Could you set down the records below exactly as they are, with no pictures?

Segment Start: GIVEN DATA

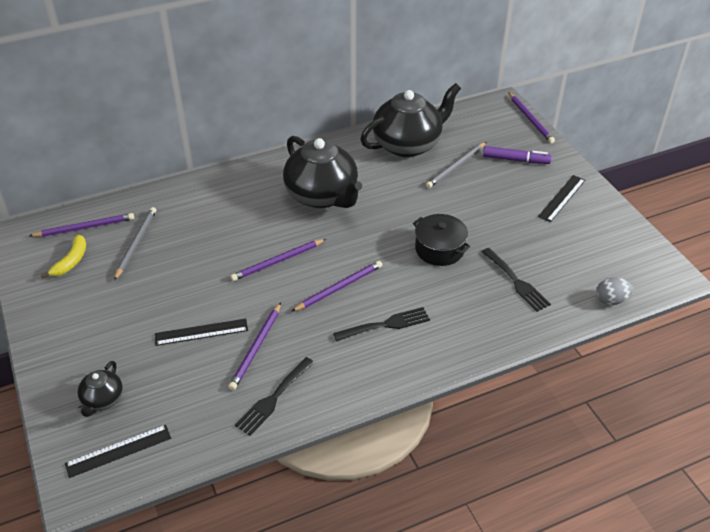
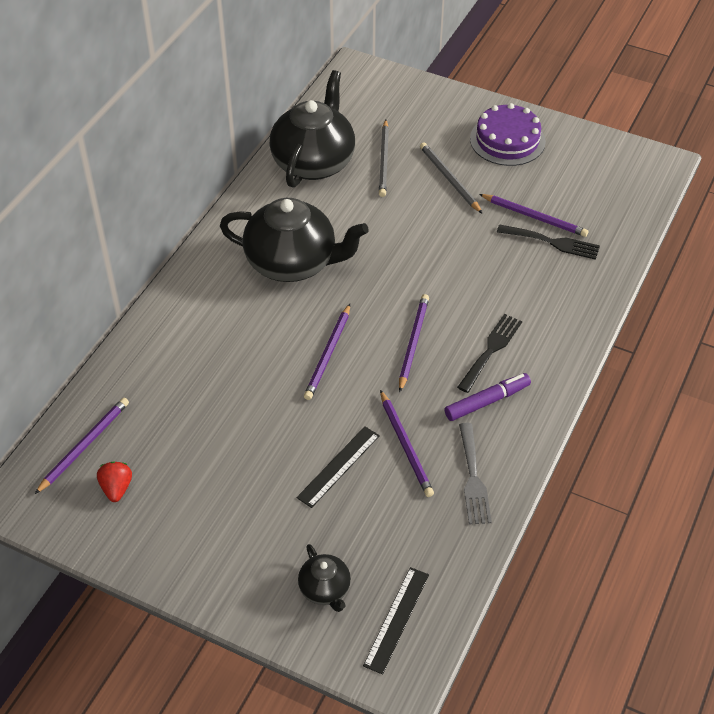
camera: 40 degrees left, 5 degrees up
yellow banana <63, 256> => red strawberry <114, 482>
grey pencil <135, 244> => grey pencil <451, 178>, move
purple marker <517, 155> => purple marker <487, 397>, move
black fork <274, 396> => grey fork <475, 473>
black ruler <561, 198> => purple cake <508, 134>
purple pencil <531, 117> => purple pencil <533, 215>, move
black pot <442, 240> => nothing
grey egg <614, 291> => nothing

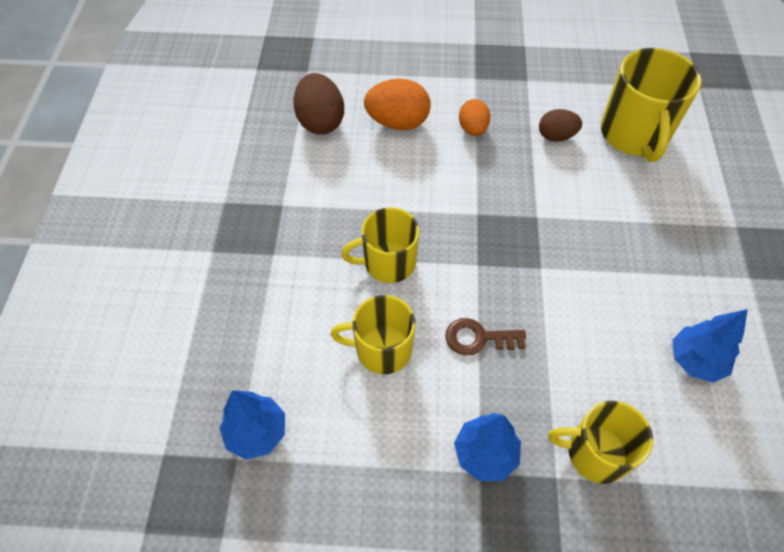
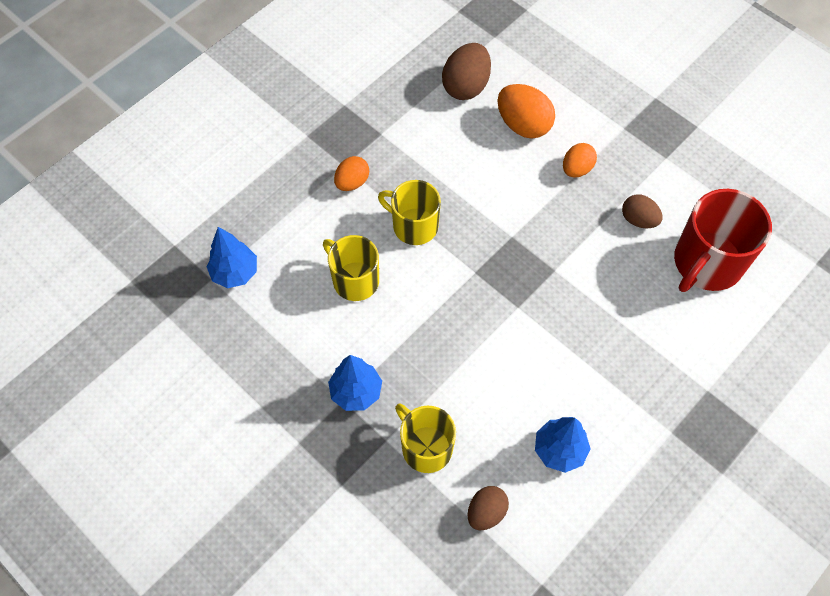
camera: 40 degrees right, 5 degrees up
nothing => orange egg <351, 173>
nothing => brown egg <488, 508>
yellow mug <651, 105> => red mug <723, 240>
brown key <485, 336> => nothing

Segment End: GIVEN DATA

__PROBLEM SOLUTION__:
camera: 40 degrees left, 5 degrees up
yellow banana <63, 256> => red strawberry <114, 482>
grey pencil <135, 244> => grey pencil <451, 178>, move
purple marker <517, 155> => purple marker <487, 397>, move
black fork <274, 396> => grey fork <475, 473>
black ruler <561, 198> => purple cake <508, 134>
purple pencil <531, 117> => purple pencil <533, 215>, move
black pot <442, 240> => nothing
grey egg <614, 291> => nothing

camera: 40 degrees right, 5 degrees up
nothing => orange egg <351, 173>
nothing => brown egg <488, 508>
yellow mug <651, 105> => red mug <723, 240>
brown key <485, 336> => nothing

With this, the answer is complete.